» **Input data**
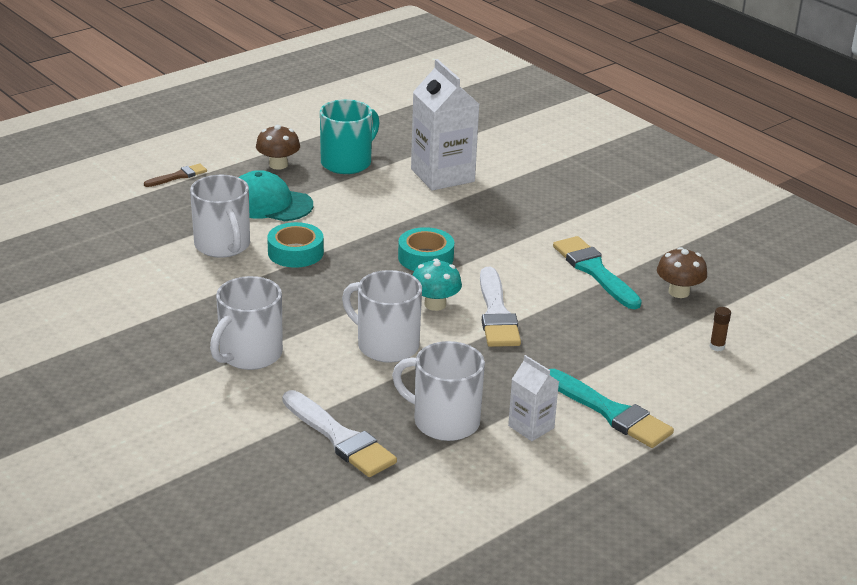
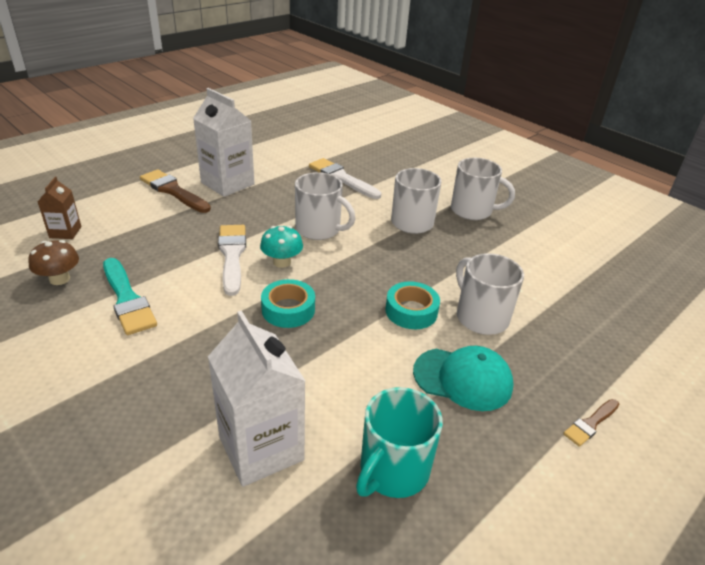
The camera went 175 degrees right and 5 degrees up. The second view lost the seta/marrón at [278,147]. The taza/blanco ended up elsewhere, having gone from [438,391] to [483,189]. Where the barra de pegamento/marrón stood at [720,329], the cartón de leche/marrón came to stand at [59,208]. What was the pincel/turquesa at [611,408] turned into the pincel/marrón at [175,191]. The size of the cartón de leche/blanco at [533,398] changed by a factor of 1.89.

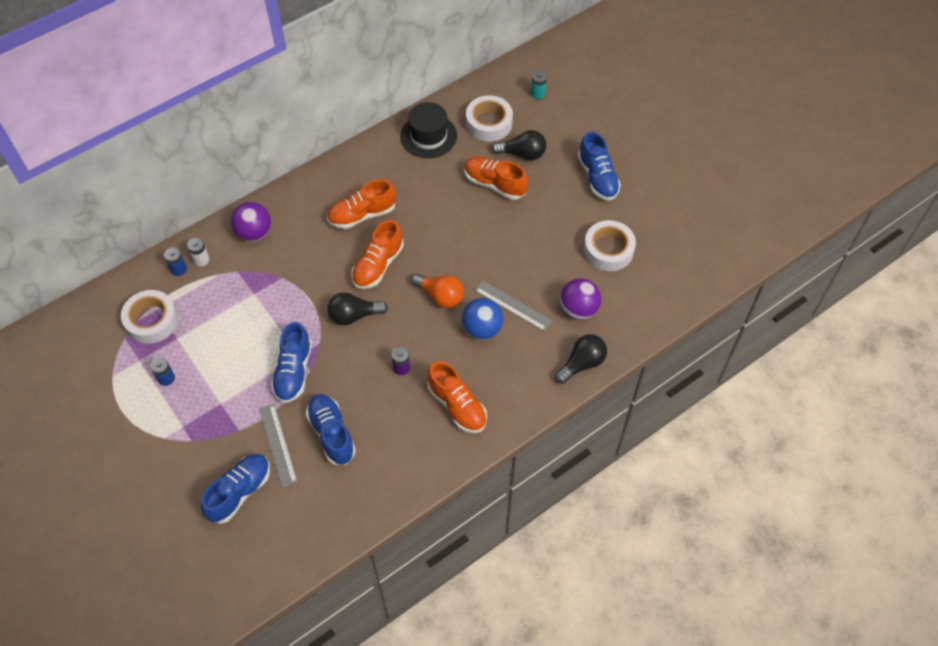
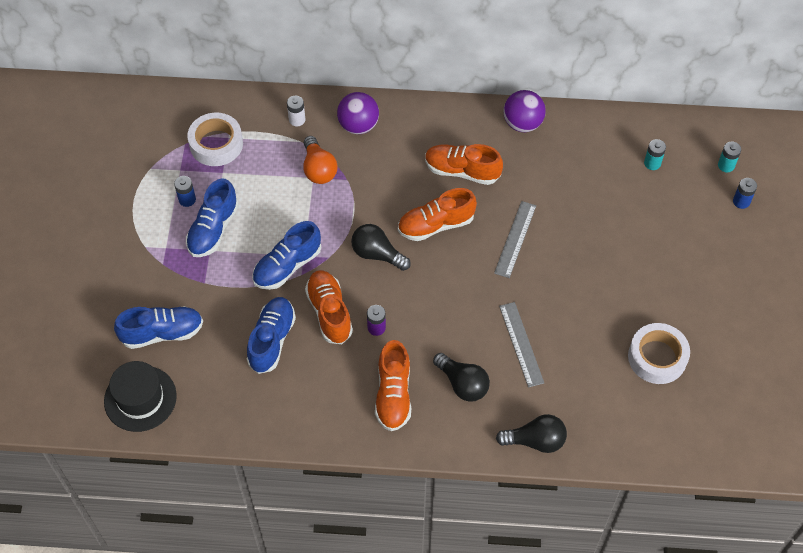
The camera went 40 degrees right and 0 degrees up. The second view lost the pelota/azul at [483,319]. The pila/azul ended up elsewhere, having gone from [175,261] to [745,193]. The regla/gris ended up elsewhere, having gone from [278,445] to [515,239]. The sombrero/negro ended up elsewhere, having gone from [428,130] to [140,396]. The bombilla/naranja ended up elsewhere, having gone from [437,291] to [320,160]. The zapato/naranja ended up elsewhere, having gone from [496,178] to [329,307]. The bombilla/negro ended up elsewhere, having gone from [518,145] to [461,377]. The pelota/morado ended up elsewhere, having gone from [580,299] to [524,111]. The zapato/azul ended up elsewhere, having gone from [599,166] to [212,217]. Where the cinta adhesiva/blanco stood at [489,118], the pila/turquesa came to stand at [655,154].

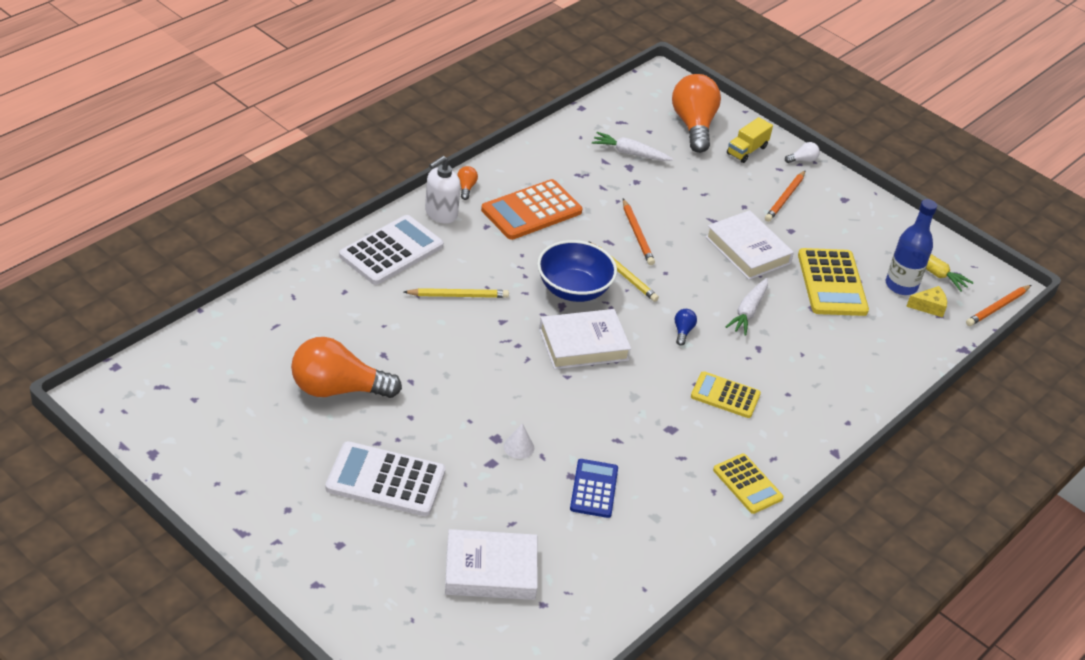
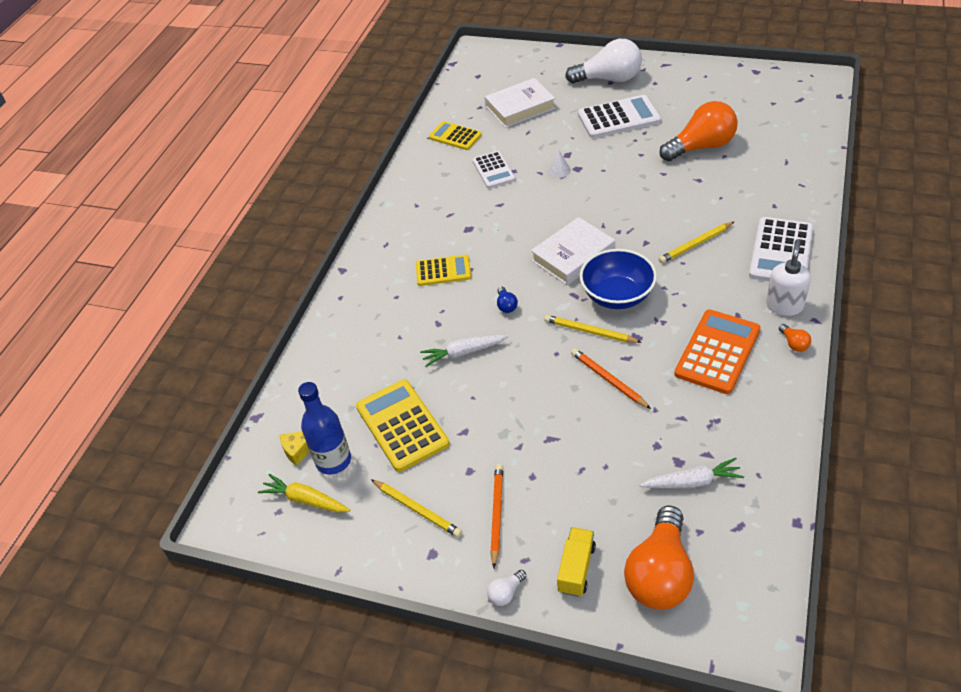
The camera went 165 degrees right and 5 degrees up. The second view lost the libro/blanco at [749,245]. The second view lost the lápiz/naranja at [998,305]. The second view gained the lápiz/amarillo at [416,508]. The second view gained the bombilla/blanco at [603,61]. The calculadora/amarillo ended up elsewhere, having gone from [748,483] to [455,135]. What was the calculadora/azul at [594,488] turned into the calculadora/blanco at [493,169]. The bombilla/naranja at [696,113] ended up facing another way, 45 degrees clockwise from before. The zanahoria/blanco at [747,306] ended up facing another way, 105 degrees counterclockwise from before.

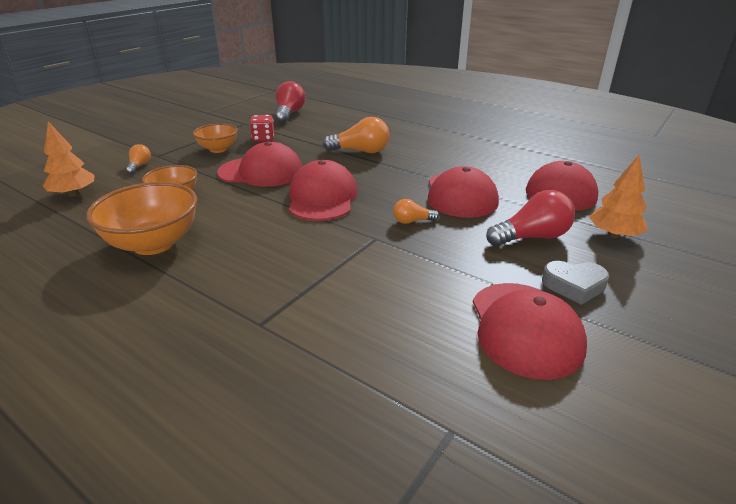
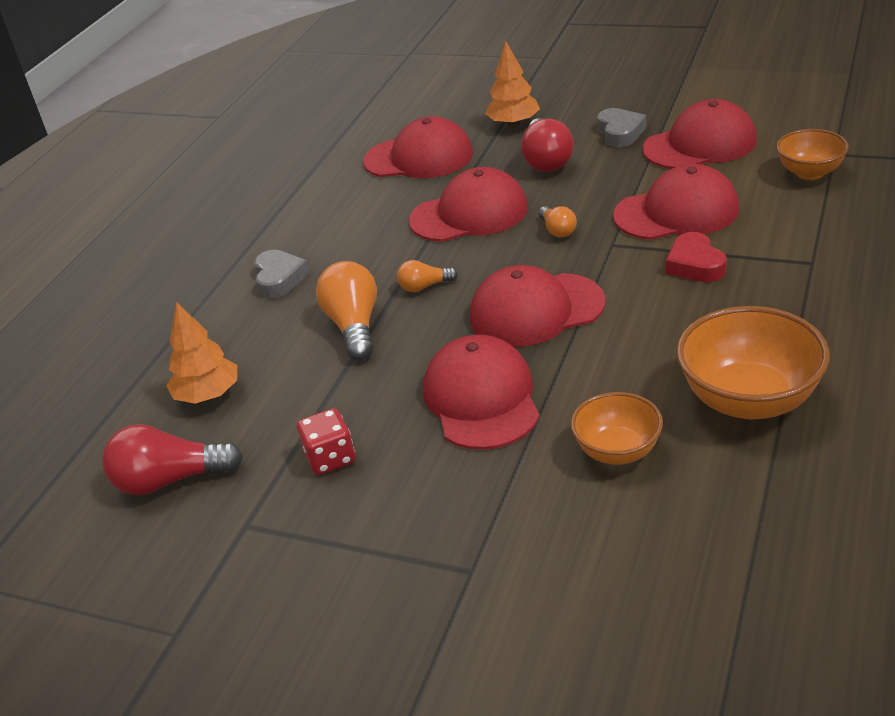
The camera went 100 degrees left and 5 degrees up. The second view gained the corazón/gris at [282,274]. The second view gained the gorra/rojo at [676,202]. The second view gained the corazón/rojo at [696,257]. The árbol/naranja ended up elsewhere, having gone from [69,159] to [201,353]. The bombilla/naranja ended up elsewhere, having gone from [138,159] to [427,276]. The cuenco/naranja ended up elsewhere, having gone from [215,138] to [812,154]. The bombilla/rojo at [530,218] ended up facing another way, 150 degrees counterclockwise from before.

» **Task details**
When the listing is transcribed, every line must match the original exactly, and the pictures must be left out.

» **Written answer**
The camera went 175 degrees right and 5 degrees up. The second view lost the seta/marrón at [278,147]. The taza/blanco ended up elsewhere, having gone from [438,391] to [483,189]. Where the barra de pegamento/marrón stood at [720,329], the cartón de leche/marrón came to stand at [59,208]. What was the pincel/turquesa at [611,408] turned into the pincel/marrón at [175,191]. The size of the cartón de leche/blanco at [533,398] changed by a factor of 1.89.

The camera went 40 degrees right and 0 degrees up. The second view lost the pelota/azul at [483,319]. The pila/azul ended up elsewhere, having gone from [175,261] to [745,193]. The regla/gris ended up elsewhere, having gone from [278,445] to [515,239]. The sombrero/negro ended up elsewhere, having gone from [428,130] to [140,396]. The bombilla/naranja ended up elsewhere, having gone from [437,291] to [320,160]. The zapato/naranja ended up elsewhere, having gone from [496,178] to [329,307]. The bombilla/negro ended up elsewhere, having gone from [518,145] to [461,377]. The pelota/morado ended up elsewhere, having gone from [580,299] to [524,111]. The zapato/azul ended up elsewhere, having gone from [599,166] to [212,217]. Where the cinta adhesiva/blanco stood at [489,118], the pila/turquesa came to stand at [655,154].

The camera went 165 degrees right and 5 degrees up. The second view lost the libro/blanco at [749,245]. The second view lost the lápiz/naranja at [998,305]. The second view gained the lápiz/amarillo at [416,508]. The second view gained the bombilla/blanco at [603,61]. The calculadora/amarillo ended up elsewhere, having gone from [748,483] to [455,135]. What was the calculadora/azul at [594,488] turned into the calculadora/blanco at [493,169]. The bombilla/naranja at [696,113] ended up facing another way, 45 degrees clockwise from before. The zanahoria/blanco at [747,306] ended up facing another way, 105 degrees counterclockwise from before.

The camera went 100 degrees left and 5 degrees up. The second view gained the corazón/gris at [282,274]. The second view gained the gorra/rojo at [676,202]. The second view gained the corazón/rojo at [696,257]. The árbol/naranja ended up elsewhere, having gone from [69,159] to [201,353]. The bombilla/naranja ended up elsewhere, having gone from [138,159] to [427,276]. The cuenco/naranja ended up elsewhere, having gone from [215,138] to [812,154]. The bombilla/rojo at [530,218] ended up facing another way, 150 degrees counterclockwise from before.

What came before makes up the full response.